Recorded information
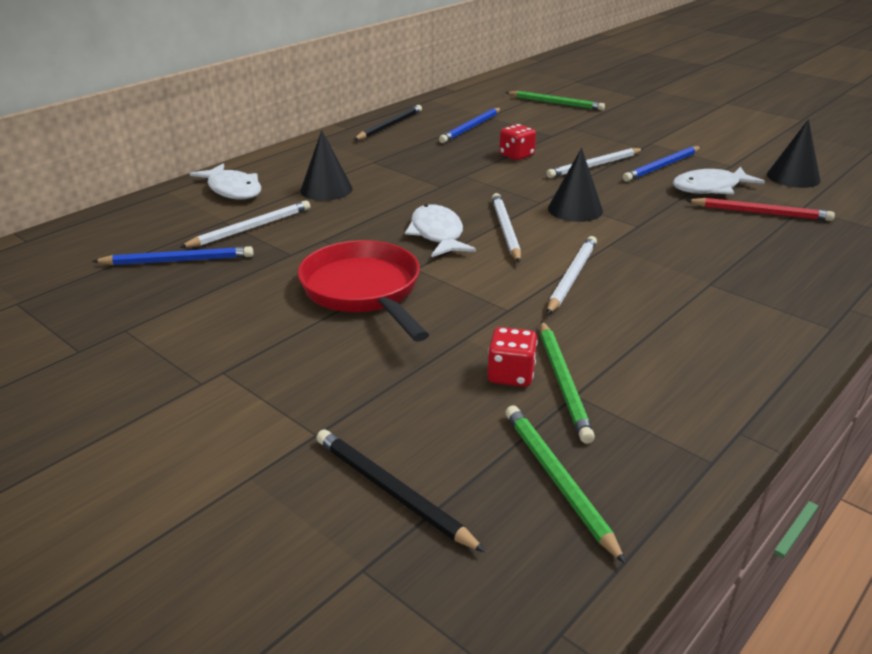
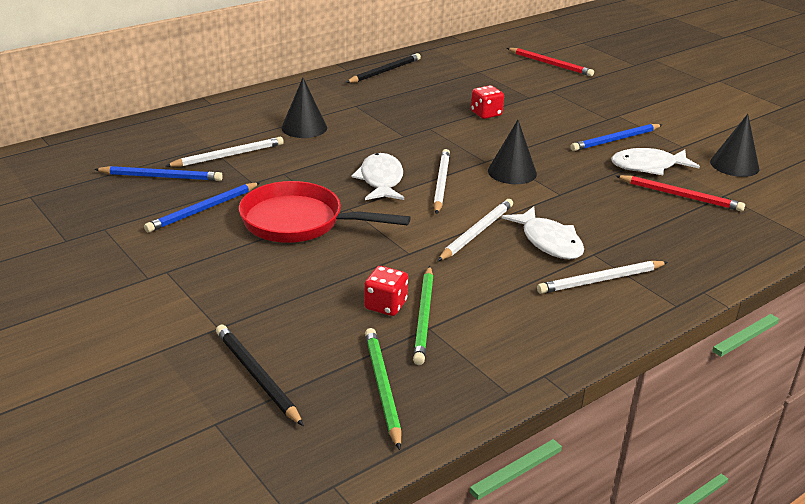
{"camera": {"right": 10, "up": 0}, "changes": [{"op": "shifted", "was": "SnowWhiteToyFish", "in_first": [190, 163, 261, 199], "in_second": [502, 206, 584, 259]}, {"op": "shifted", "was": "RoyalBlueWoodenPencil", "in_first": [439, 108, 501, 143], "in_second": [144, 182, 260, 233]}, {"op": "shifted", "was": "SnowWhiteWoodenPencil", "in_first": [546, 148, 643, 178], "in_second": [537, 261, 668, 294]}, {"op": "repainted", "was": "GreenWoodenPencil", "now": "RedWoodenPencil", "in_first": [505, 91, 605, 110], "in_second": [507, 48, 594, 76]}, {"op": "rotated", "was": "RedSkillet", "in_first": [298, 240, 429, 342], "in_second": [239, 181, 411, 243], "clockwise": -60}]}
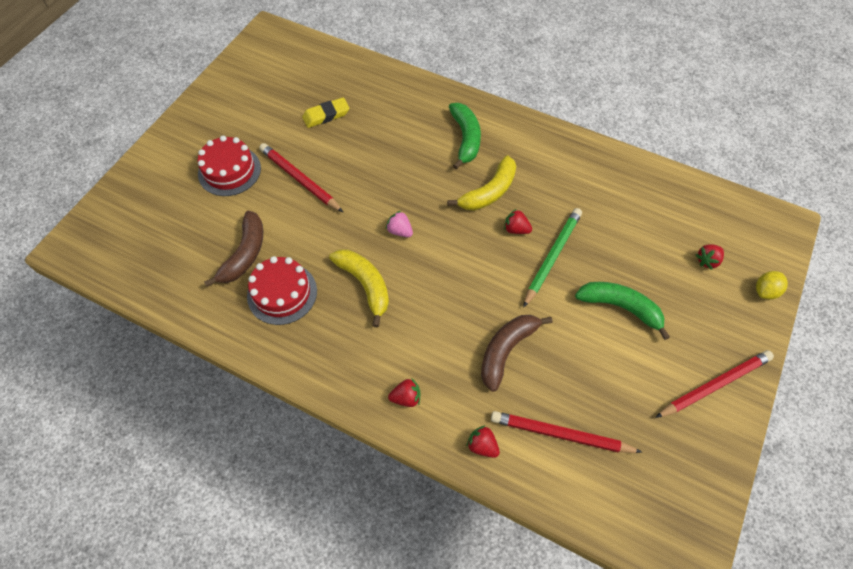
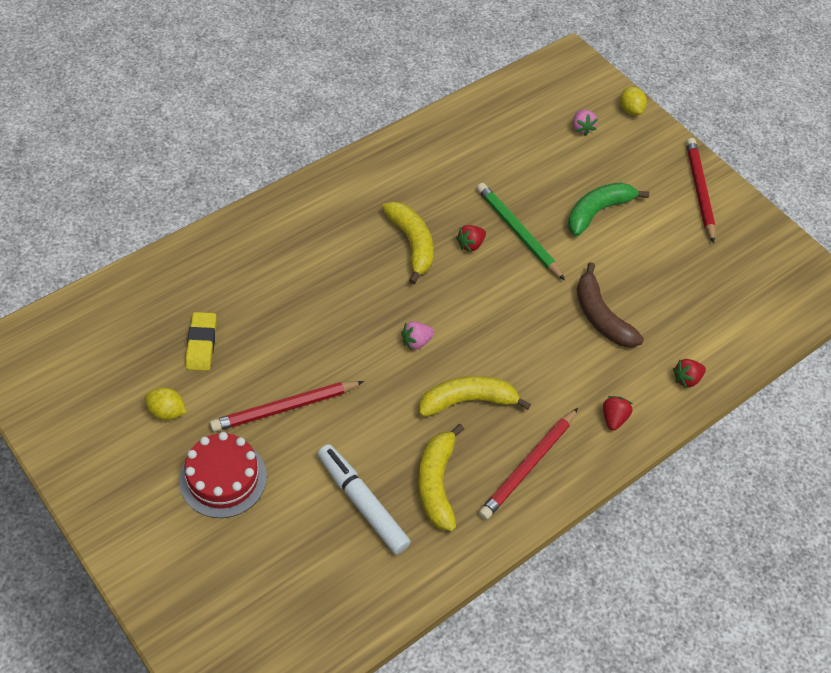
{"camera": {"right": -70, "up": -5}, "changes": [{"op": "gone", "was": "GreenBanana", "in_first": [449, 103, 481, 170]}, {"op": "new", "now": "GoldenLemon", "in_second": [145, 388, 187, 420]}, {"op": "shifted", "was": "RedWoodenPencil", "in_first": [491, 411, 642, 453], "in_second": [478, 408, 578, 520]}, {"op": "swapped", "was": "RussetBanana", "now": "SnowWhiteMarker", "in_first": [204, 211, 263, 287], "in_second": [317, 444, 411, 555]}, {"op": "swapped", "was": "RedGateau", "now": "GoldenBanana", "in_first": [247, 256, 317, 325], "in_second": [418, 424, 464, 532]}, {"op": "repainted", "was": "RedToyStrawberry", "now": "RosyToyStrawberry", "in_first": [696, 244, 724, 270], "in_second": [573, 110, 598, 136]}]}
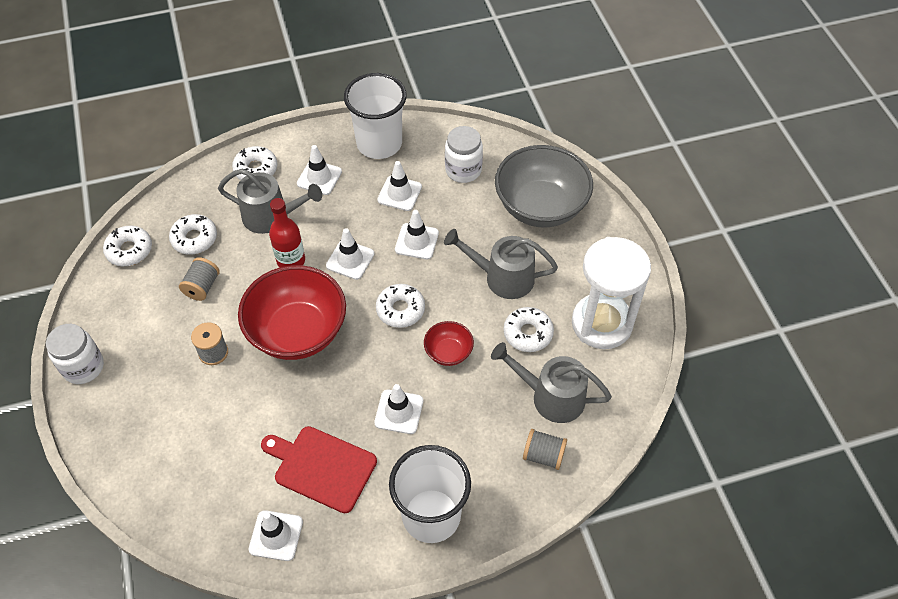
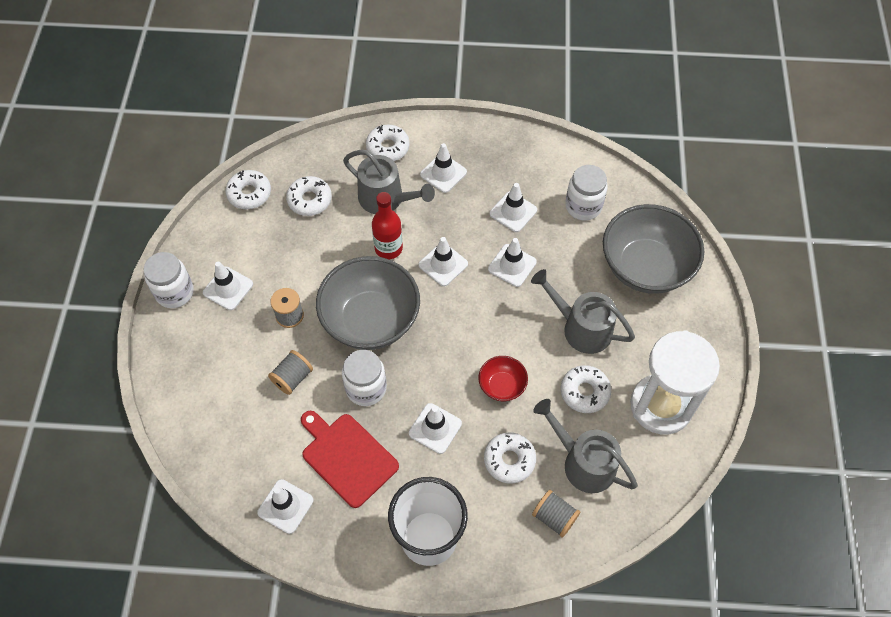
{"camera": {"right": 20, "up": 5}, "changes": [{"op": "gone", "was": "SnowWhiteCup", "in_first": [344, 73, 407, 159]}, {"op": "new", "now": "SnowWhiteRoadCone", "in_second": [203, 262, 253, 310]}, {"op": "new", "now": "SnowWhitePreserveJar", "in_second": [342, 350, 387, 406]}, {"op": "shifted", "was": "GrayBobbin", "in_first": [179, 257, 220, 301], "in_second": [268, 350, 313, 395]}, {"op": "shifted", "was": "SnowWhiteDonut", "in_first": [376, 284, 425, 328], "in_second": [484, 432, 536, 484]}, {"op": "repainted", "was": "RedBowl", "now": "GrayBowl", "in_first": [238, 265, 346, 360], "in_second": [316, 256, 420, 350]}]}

Task details
Print the listing exactly, minus its pictures.

Solution
{"camera": {"right": 10, "up": 0}, "changes": [{"op": "shifted", "was": "SnowWhiteToyFish", "in_first": [190, 163, 261, 199], "in_second": [502, 206, 584, 259]}, {"op": "shifted", "was": "RoyalBlueWoodenPencil", "in_first": [439, 108, 501, 143], "in_second": [144, 182, 260, 233]}, {"op": "shifted", "was": "SnowWhiteWoodenPencil", "in_first": [546, 148, 643, 178], "in_second": [537, 261, 668, 294]}, {"op": "repainted", "was": "GreenWoodenPencil", "now": "RedWoodenPencil", "in_first": [505, 91, 605, 110], "in_second": [507, 48, 594, 76]}, {"op": "rotated", "was": "RedSkillet", "in_first": [298, 240, 429, 342], "in_second": [239, 181, 411, 243], "clockwise": -60}]}
{"camera": {"right": -70, "up": -5}, "changes": [{"op": "gone", "was": "GreenBanana", "in_first": [449, 103, 481, 170]}, {"op": "new", "now": "GoldenLemon", "in_second": [145, 388, 187, 420]}, {"op": "shifted", "was": "RedWoodenPencil", "in_first": [491, 411, 642, 453], "in_second": [478, 408, 578, 520]}, {"op": "swapped", "was": "RussetBanana", "now": "SnowWhiteMarker", "in_first": [204, 211, 263, 287], "in_second": [317, 444, 411, 555]}, {"op": "swapped", "was": "RedGateau", "now": "GoldenBanana", "in_first": [247, 256, 317, 325], "in_second": [418, 424, 464, 532]}, {"op": "repainted", "was": "RedToyStrawberry", "now": "RosyToyStrawberry", "in_first": [696, 244, 724, 270], "in_second": [573, 110, 598, 136]}]}
{"camera": {"right": 20, "up": 5}, "changes": [{"op": "gone", "was": "SnowWhiteCup", "in_first": [344, 73, 407, 159]}, {"op": "new", "now": "SnowWhiteRoadCone", "in_second": [203, 262, 253, 310]}, {"op": "new", "now": "SnowWhitePreserveJar", "in_second": [342, 350, 387, 406]}, {"op": "shifted", "was": "GrayBobbin", "in_first": [179, 257, 220, 301], "in_second": [268, 350, 313, 395]}, {"op": "shifted", "was": "SnowWhiteDonut", "in_first": [376, 284, 425, 328], "in_second": [484, 432, 536, 484]}, {"op": "repainted", "was": "RedBowl", "now": "GrayBowl", "in_first": [238, 265, 346, 360], "in_second": [316, 256, 420, 350]}]}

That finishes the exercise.